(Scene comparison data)
==============================

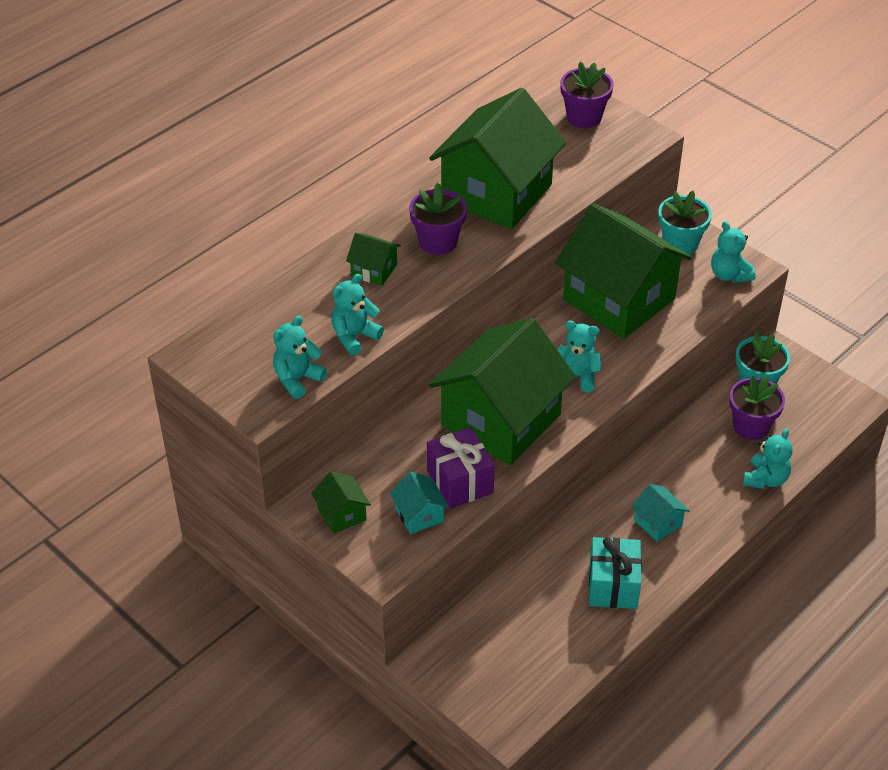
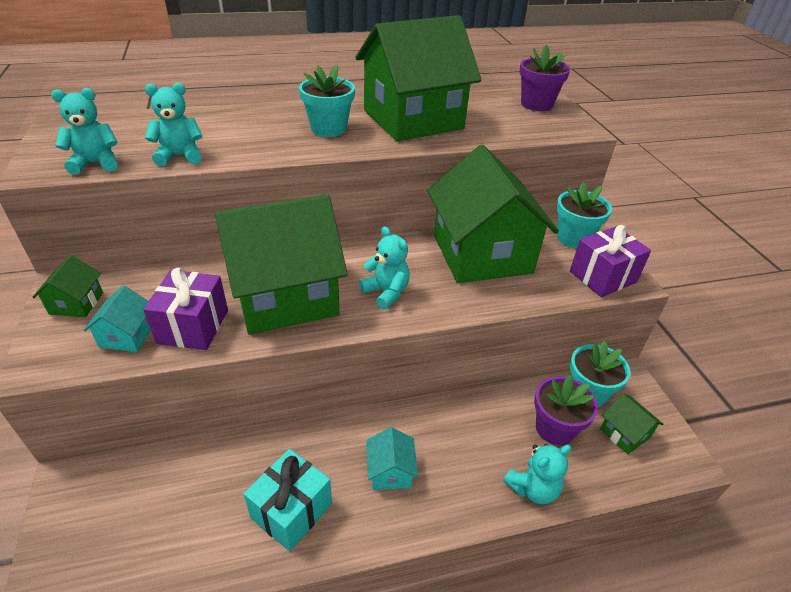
camera: 30 degrees right, 5 degrees down
(374, 270) = (258, 127): green house -> green house (624, 433)
(438, 242) = (328, 129): purple flower pot -> turquoise flower pot
(729, 275) = (602, 277): turquoise teddy bear -> purple gift

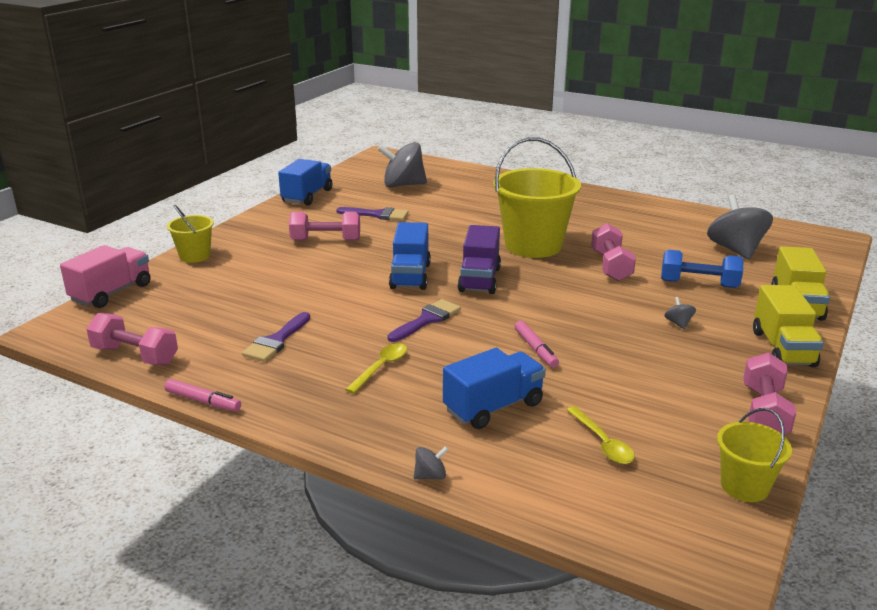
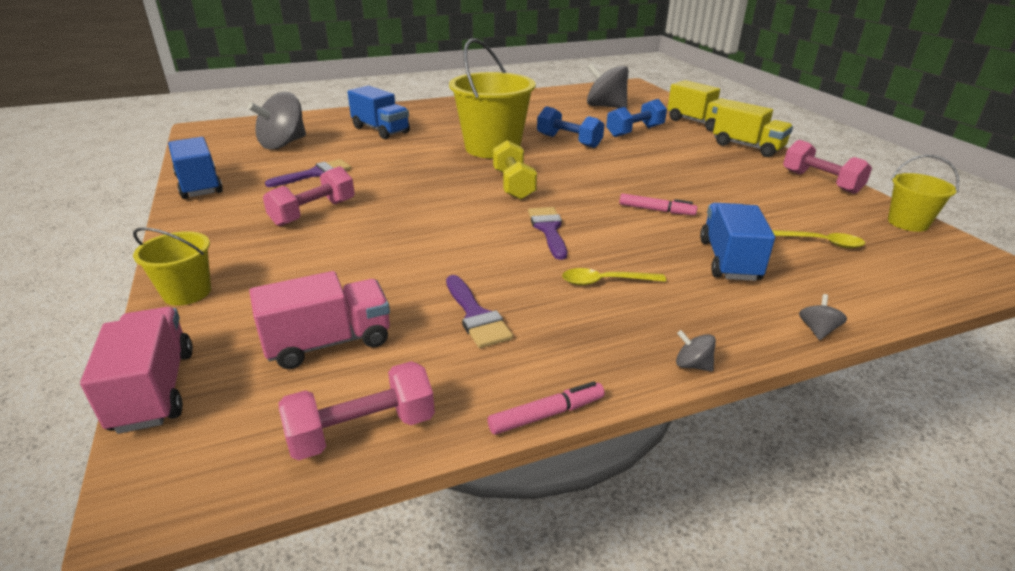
camera: 50 degrees left, 5 degrees up
(196, 312) = (329, 342): none -> pink truck
(381, 367) = (605, 281): yellow spoon -> yellow spoon turned 75 degrees counterclockwise
(410, 276) = (458, 206): blue truck -> blue truck (380, 130)
(479, 279) = (513, 185): purple truck -> yellow dumbbell
(611, 266) = (569, 141): pink dumbbell -> blue dumbbell
(678, 323) = (680, 157): grey spinning top -> grey spinning top (692, 365)

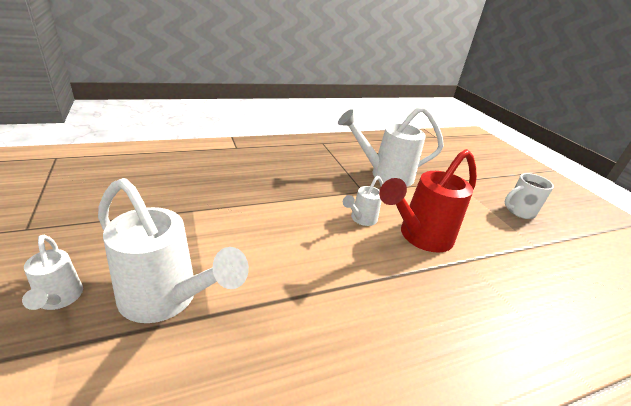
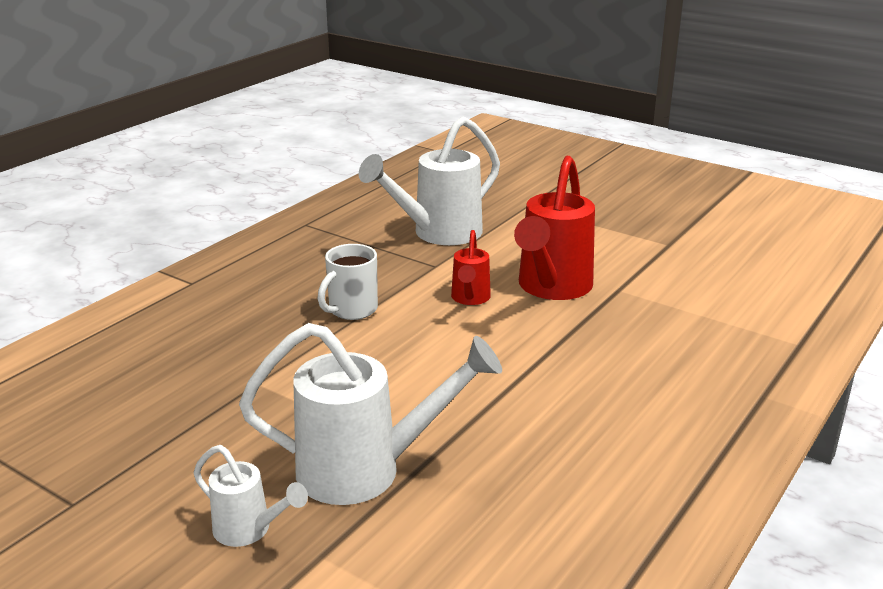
camera: 30 degrees left, 5 degrees down
(361, 219) = (470, 299): white watering can -> red watering can
(519, 211) = (625, 213): white mug -> white mug (351, 310)

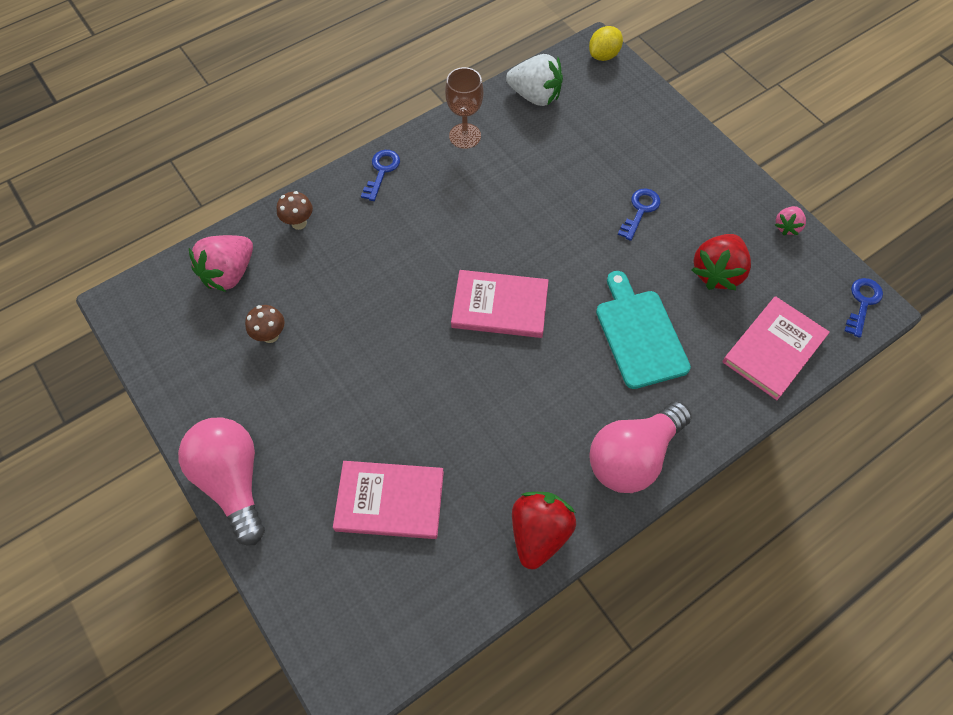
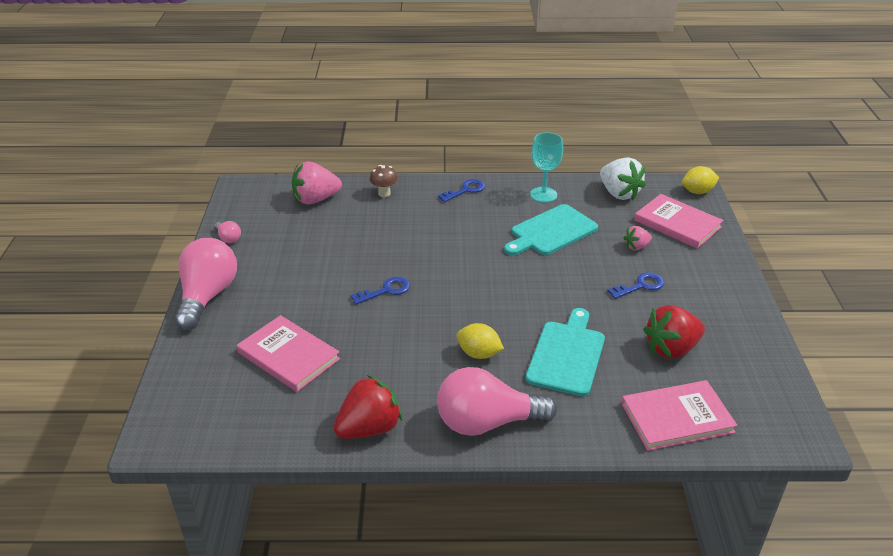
camera: 35 degrees right, 25 degrees down
(179, 387) = (228, 238): none -> pink light bulb
(270, 335) = (307, 238): brown mushroom -> none
(465, 136) = (543, 195): brown goblet -> turquoise goblet
(500, 306) = (474, 291): pink book -> pink book (677, 224)
(510, 184) = (551, 231): none -> turquoise cutting board
(564, 382) = (479, 354): none -> yellow lemon
(787, 227) = (765, 348): pink strawberry -> pink strawberry (636, 247)
(862, 302) = (795, 428): blue key -> blue key (386, 290)

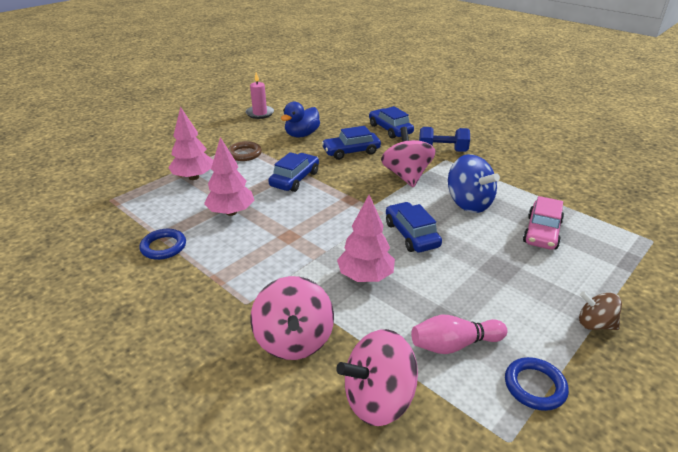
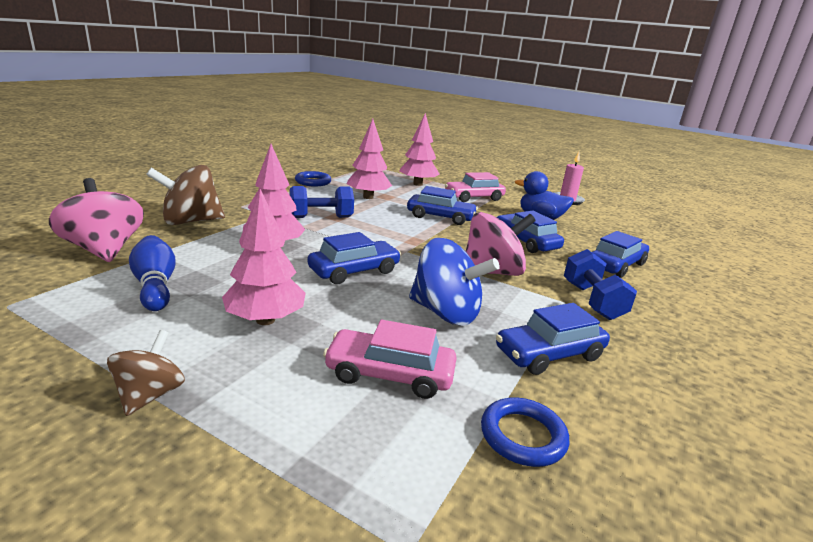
camera: 75 degrees right, 10 degrees down
(244, 154) = (474, 197): brown ring -> pink car
(289, 246) = (321, 217): none -> blue dumbbell
(294, 340) = (191, 221): pink spinning top -> brown spinning top
(454, 344) = (155, 285): pink bowling pin -> blue bowling pin
(468, 203) = (446, 313): blue spinning top -> blue spinning top turned 105 degrees counterclockwise
(496, 279) = (265, 320): none -> pink tree
(505, 178) = (549, 354): none -> blue car
(534, 386) = (66, 328): blue ring -> blue ring (523, 436)

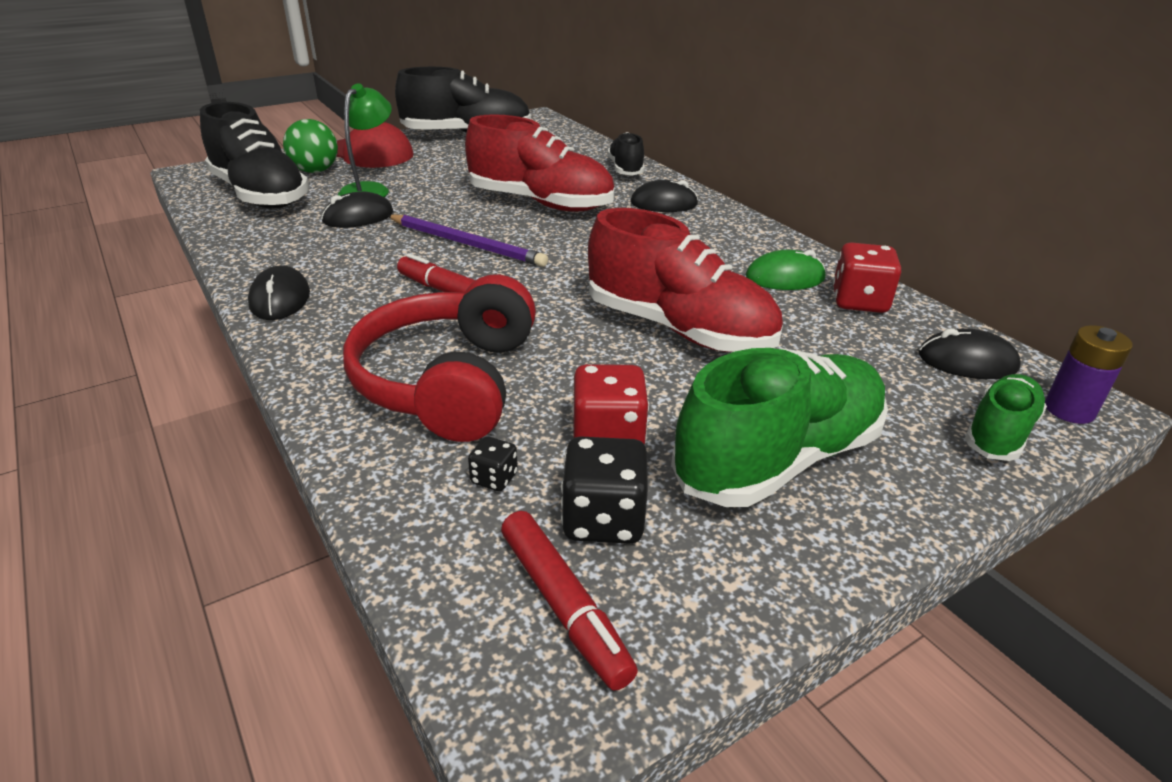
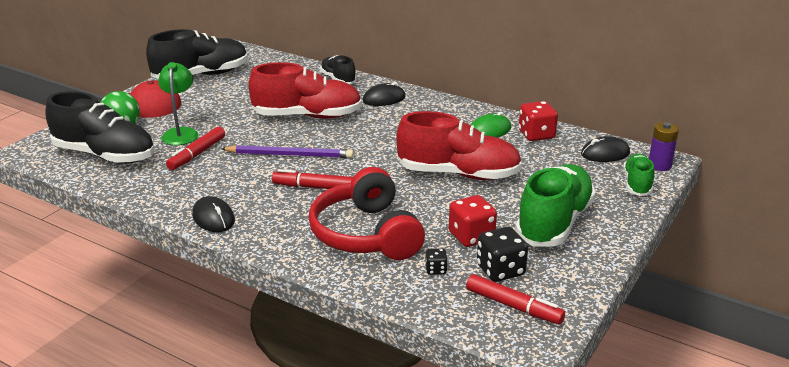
camera: 25 degrees left, 5 degrees down
(358, 217) = (197, 154): black mouse -> red marker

==============================

**Problem requirements**. Retype the records above exactly, starting at the line that contains "(179, 387) = (228, 238): none" and going through the last line, and leave out any pictures.

**Exercise result**.
(179, 387) = (228, 238): none -> pink light bulb
(270, 335) = (307, 238): brown mushroom -> none
(465, 136) = (543, 195): brown goblet -> turquoise goblet
(500, 306) = (474, 291): pink book -> pink book (677, 224)
(510, 184) = (551, 231): none -> turquoise cutting board
(564, 382) = (479, 354): none -> yellow lemon
(787, 227) = (765, 348): pink strawberry -> pink strawberry (636, 247)
(862, 302) = (795, 428): blue key -> blue key (386, 290)

camera: 75 degrees right, 10 degrees down
(244, 154) = (474, 197): brown ring -> pink car
(289, 246) = (321, 217): none -> blue dumbbell
(294, 340) = (191, 221): pink spinning top -> brown spinning top
(454, 344) = (155, 285): pink bowling pin -> blue bowling pin
(468, 203) = (446, 313): blue spinning top -> blue spinning top turned 105 degrees counterclockwise
(496, 279) = (265, 320): none -> pink tree
(505, 178) = (549, 354): none -> blue car
(534, 386) = (66, 328): blue ring -> blue ring (523, 436)

camera: 25 degrees left, 5 degrees down
(358, 217) = (197, 154): black mouse -> red marker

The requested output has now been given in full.